*ASSIGNMENT*.
Filter the entries down to the lines containing "black", and copy those lines.

------------------------------------------------

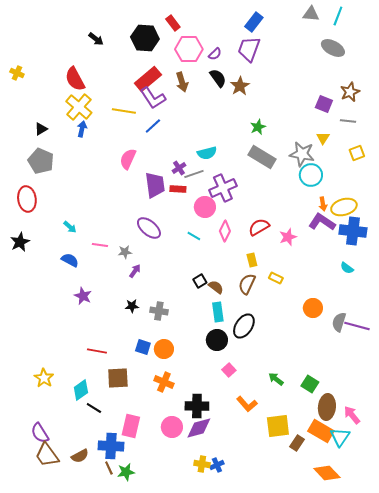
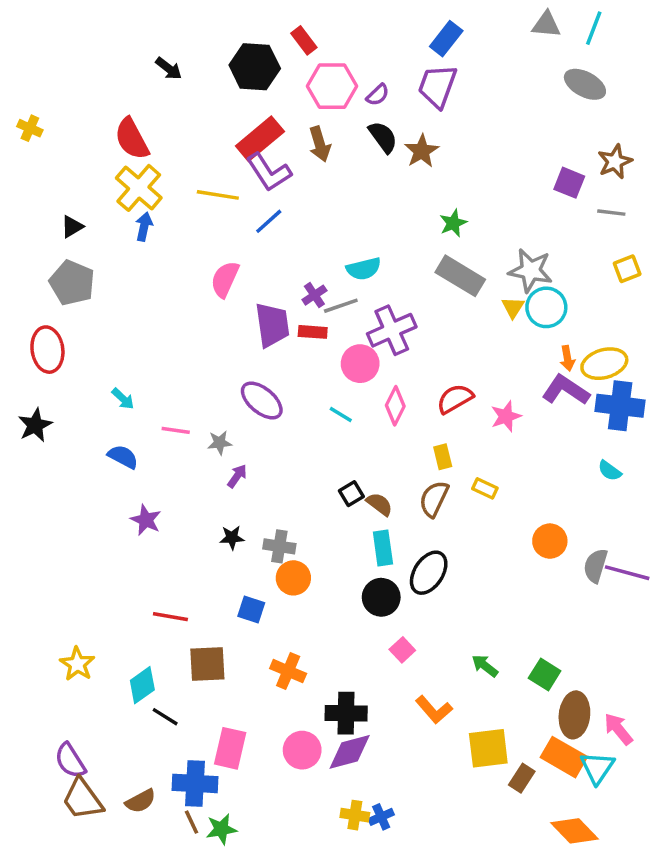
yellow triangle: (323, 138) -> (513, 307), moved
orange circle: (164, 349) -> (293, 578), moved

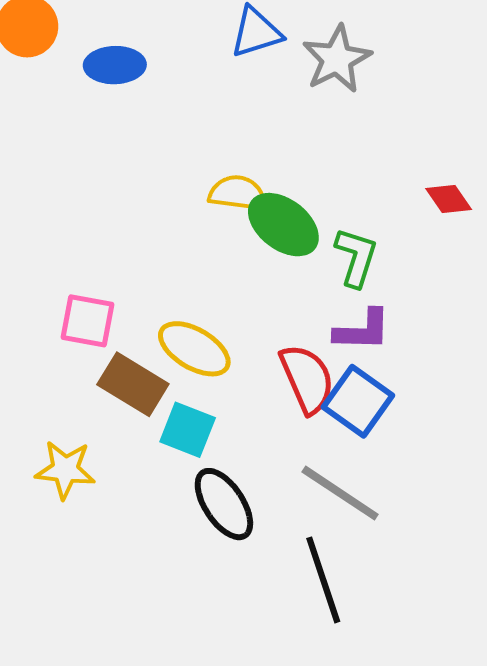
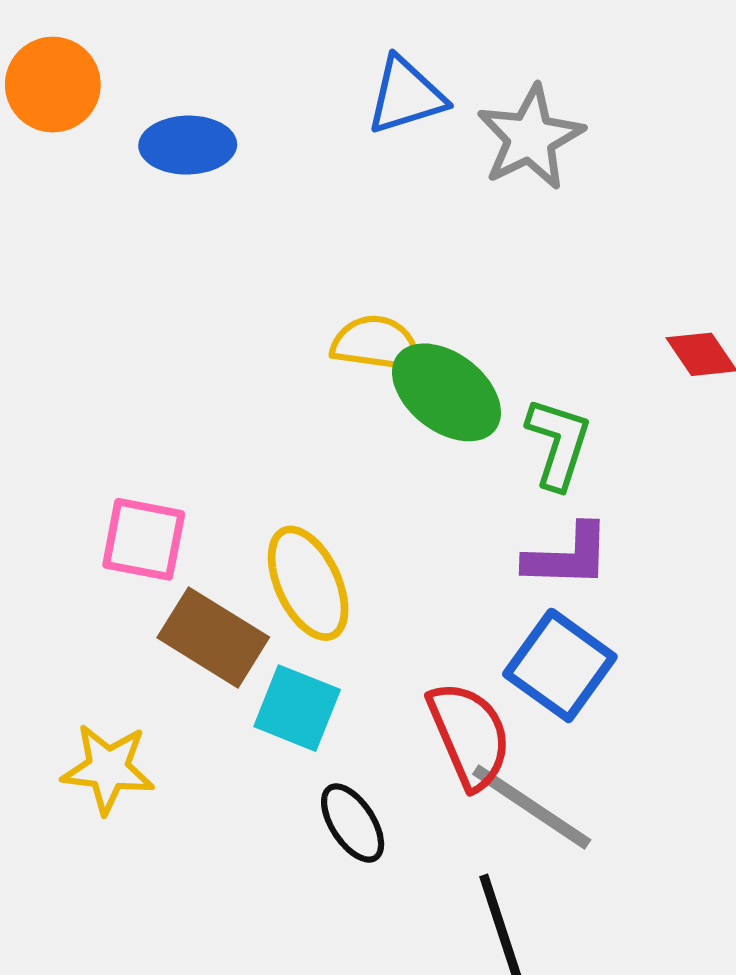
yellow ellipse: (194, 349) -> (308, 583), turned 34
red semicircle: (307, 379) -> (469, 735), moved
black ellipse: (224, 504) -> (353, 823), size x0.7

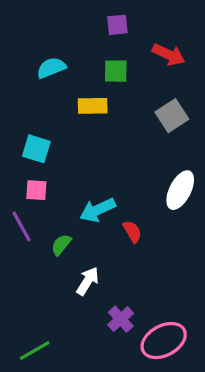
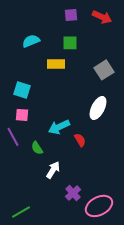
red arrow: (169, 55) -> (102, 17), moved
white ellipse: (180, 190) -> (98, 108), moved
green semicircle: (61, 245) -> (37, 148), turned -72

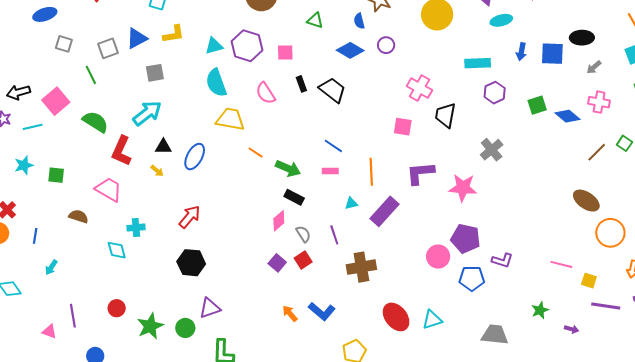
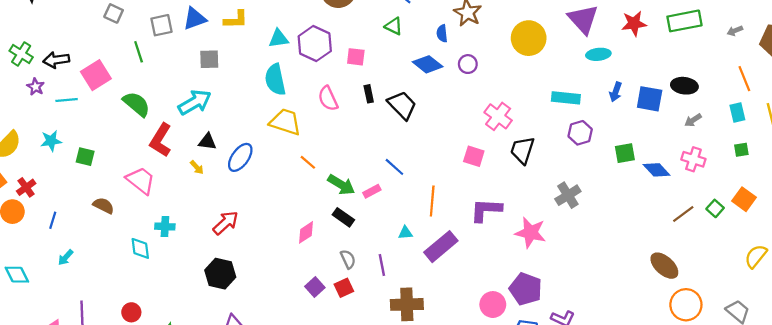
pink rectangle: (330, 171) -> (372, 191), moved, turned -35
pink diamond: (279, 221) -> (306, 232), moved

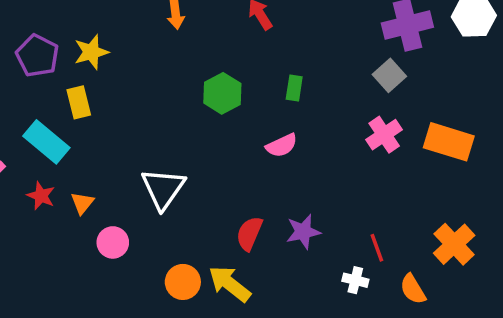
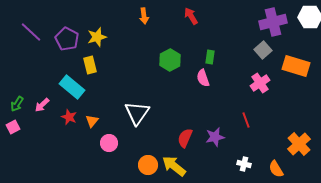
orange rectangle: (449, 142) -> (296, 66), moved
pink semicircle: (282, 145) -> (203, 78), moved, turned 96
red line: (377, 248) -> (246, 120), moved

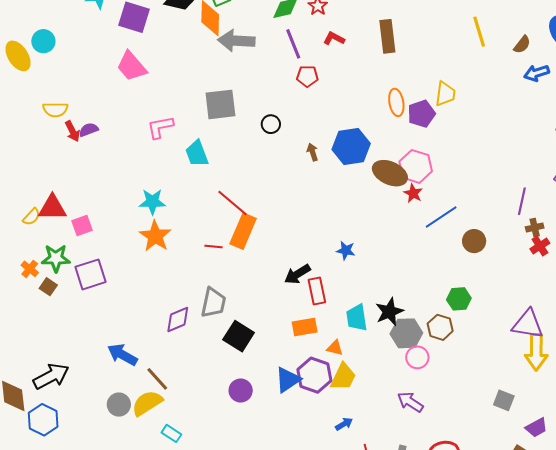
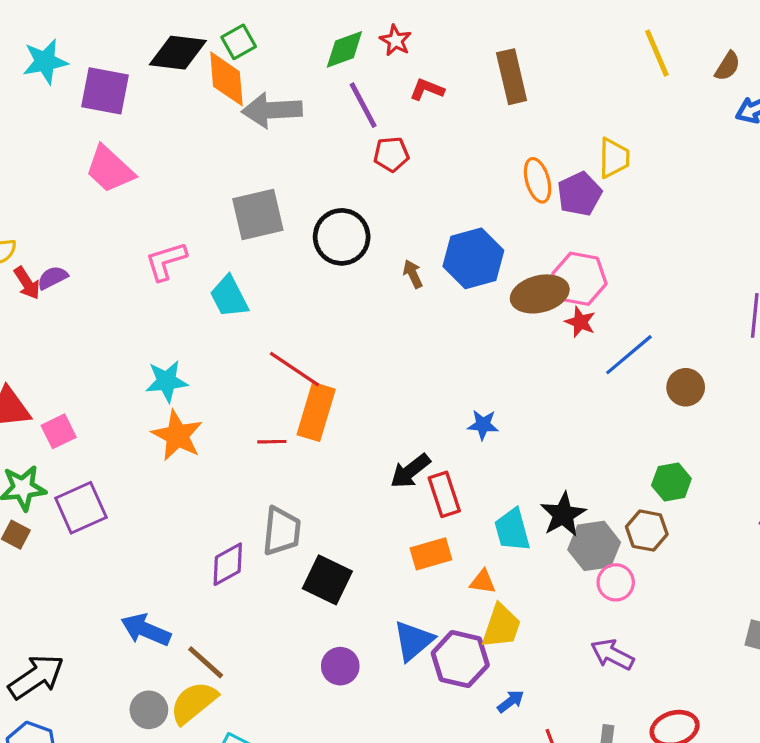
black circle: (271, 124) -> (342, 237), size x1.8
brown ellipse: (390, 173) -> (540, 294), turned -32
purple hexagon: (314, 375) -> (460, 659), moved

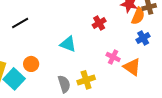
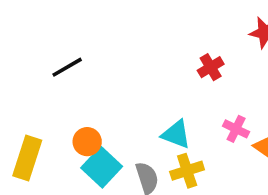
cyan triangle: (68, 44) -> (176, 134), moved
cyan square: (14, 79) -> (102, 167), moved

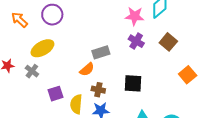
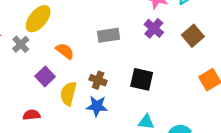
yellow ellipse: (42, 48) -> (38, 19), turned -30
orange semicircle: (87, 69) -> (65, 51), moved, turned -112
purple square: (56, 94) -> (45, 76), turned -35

------------------------------------------------

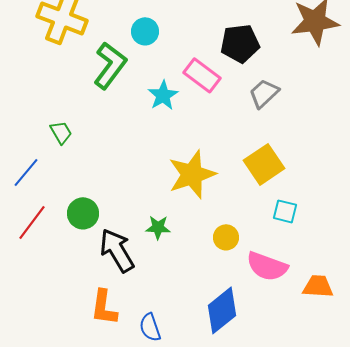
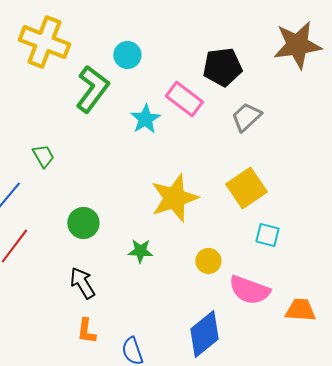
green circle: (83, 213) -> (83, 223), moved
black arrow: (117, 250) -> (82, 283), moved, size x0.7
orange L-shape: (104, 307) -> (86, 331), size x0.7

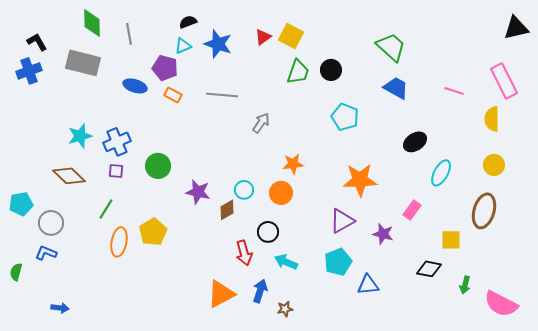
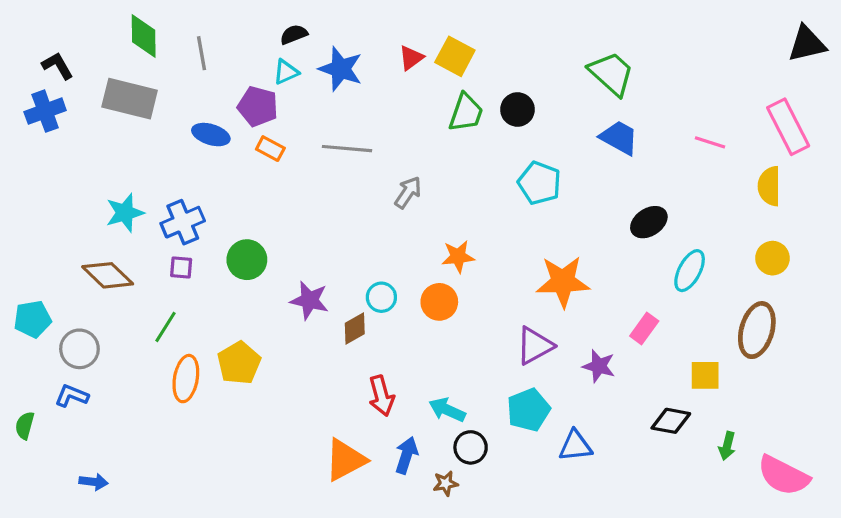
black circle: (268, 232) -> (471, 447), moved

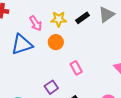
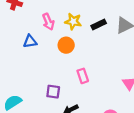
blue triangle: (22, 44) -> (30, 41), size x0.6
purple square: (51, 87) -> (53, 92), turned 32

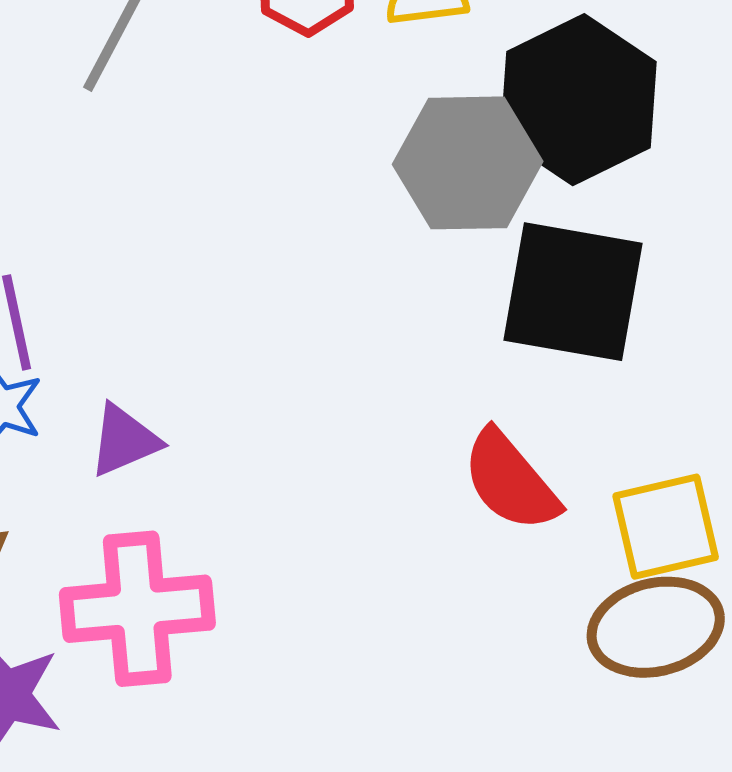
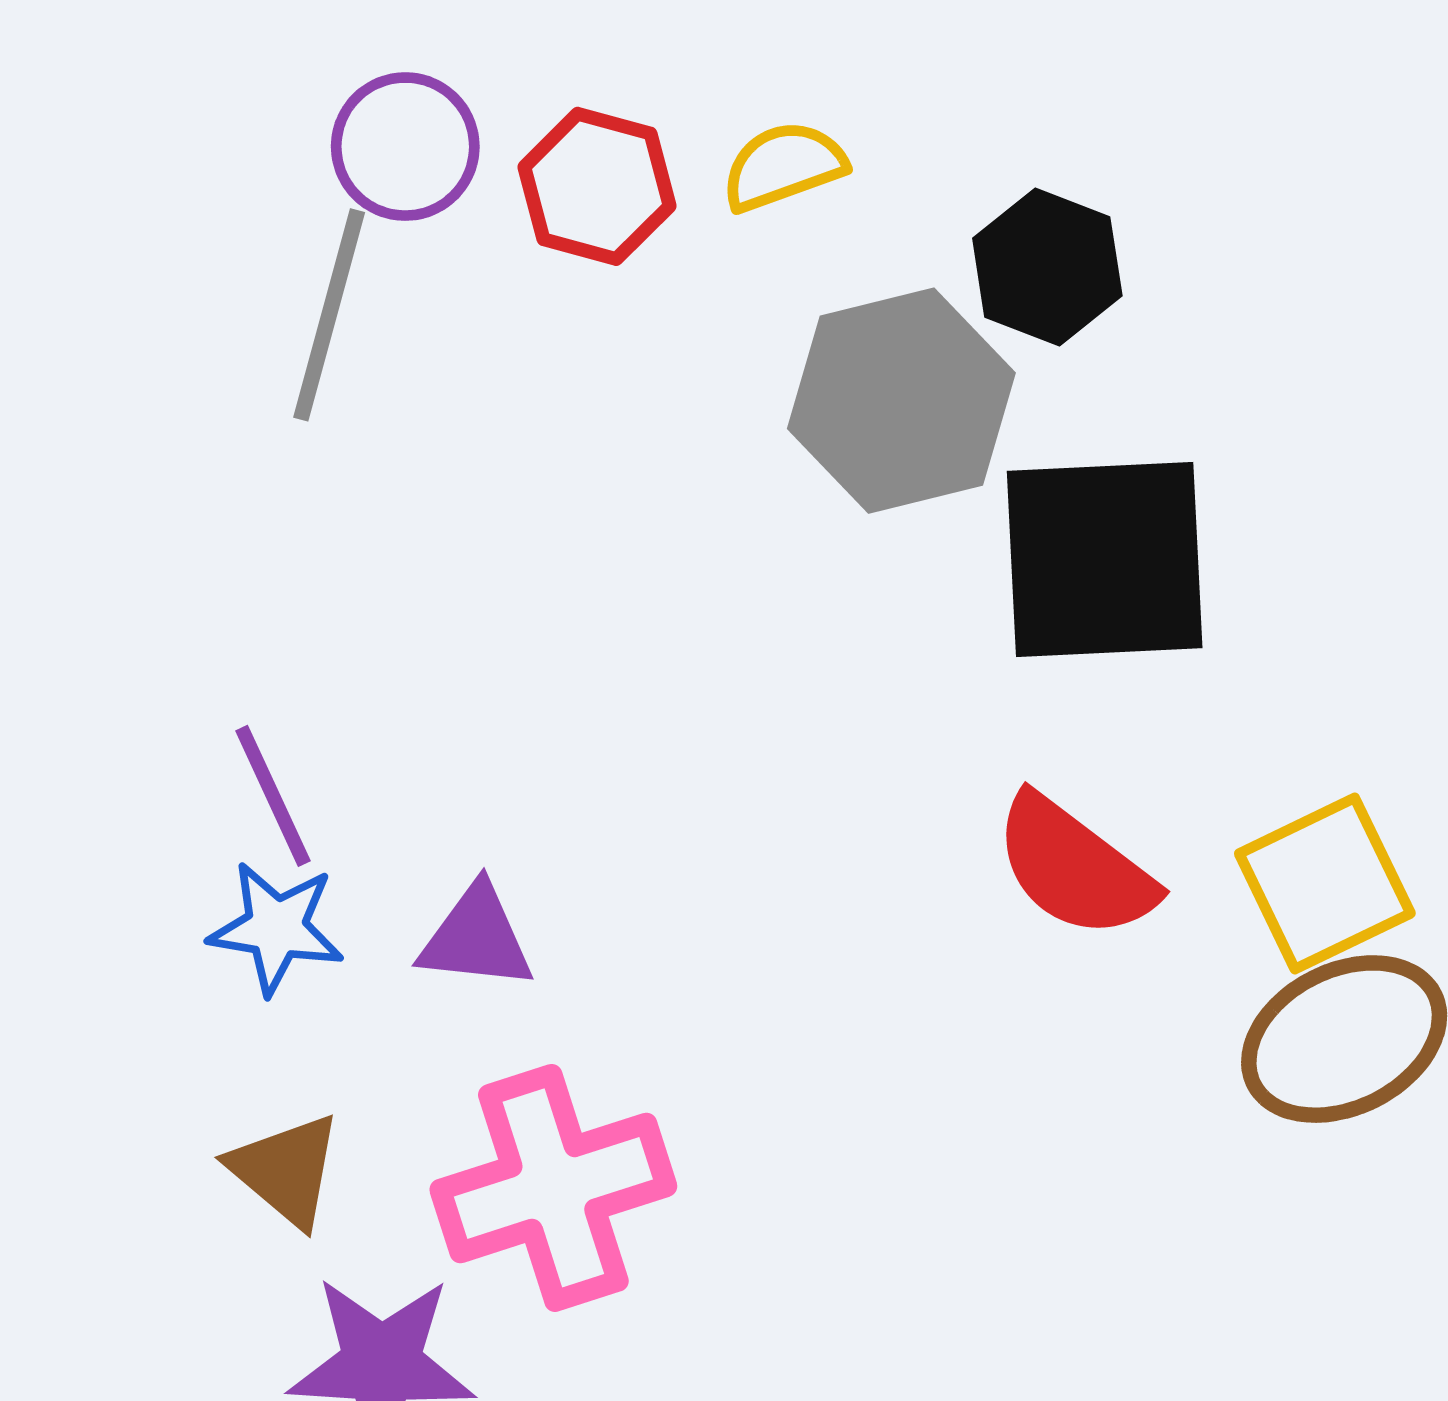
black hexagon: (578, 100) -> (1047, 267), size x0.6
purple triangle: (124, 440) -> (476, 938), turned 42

------------------------------------------------

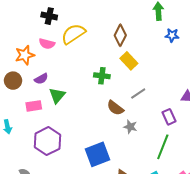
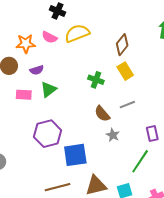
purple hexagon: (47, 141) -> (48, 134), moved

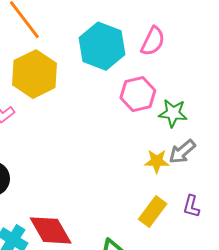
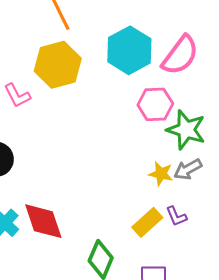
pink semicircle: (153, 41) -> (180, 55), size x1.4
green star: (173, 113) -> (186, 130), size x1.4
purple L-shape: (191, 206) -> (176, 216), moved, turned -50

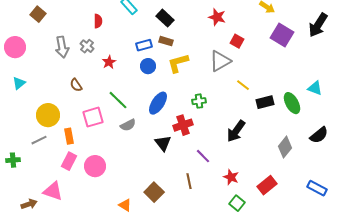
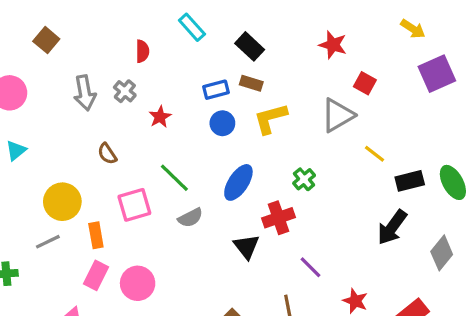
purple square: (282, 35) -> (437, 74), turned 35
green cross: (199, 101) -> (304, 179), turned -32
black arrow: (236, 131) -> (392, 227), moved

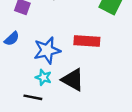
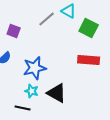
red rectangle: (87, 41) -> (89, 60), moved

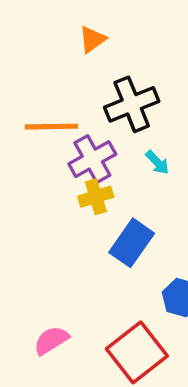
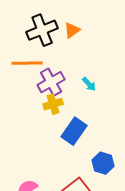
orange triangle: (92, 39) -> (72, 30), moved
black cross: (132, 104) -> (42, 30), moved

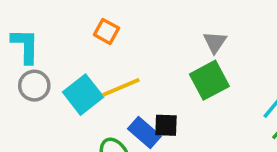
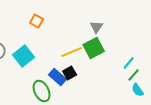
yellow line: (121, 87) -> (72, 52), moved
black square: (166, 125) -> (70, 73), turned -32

------------------------------------------------

*SOLUTION FOR THIS TASK*.
black ellipse: (224, 504) -> (353, 823), size x0.7
black circle: (271, 124) -> (342, 237), size x1.8
black arrow: (117, 250) -> (82, 283), moved, size x0.7
black circle: (268, 232) -> (471, 447), moved
black hexagon: (578, 100) -> (1047, 267), size x0.6
black arrow: (236, 131) -> (392, 227), moved
black cross: (132, 104) -> (42, 30), moved
black square: (166, 125) -> (70, 73), turned -32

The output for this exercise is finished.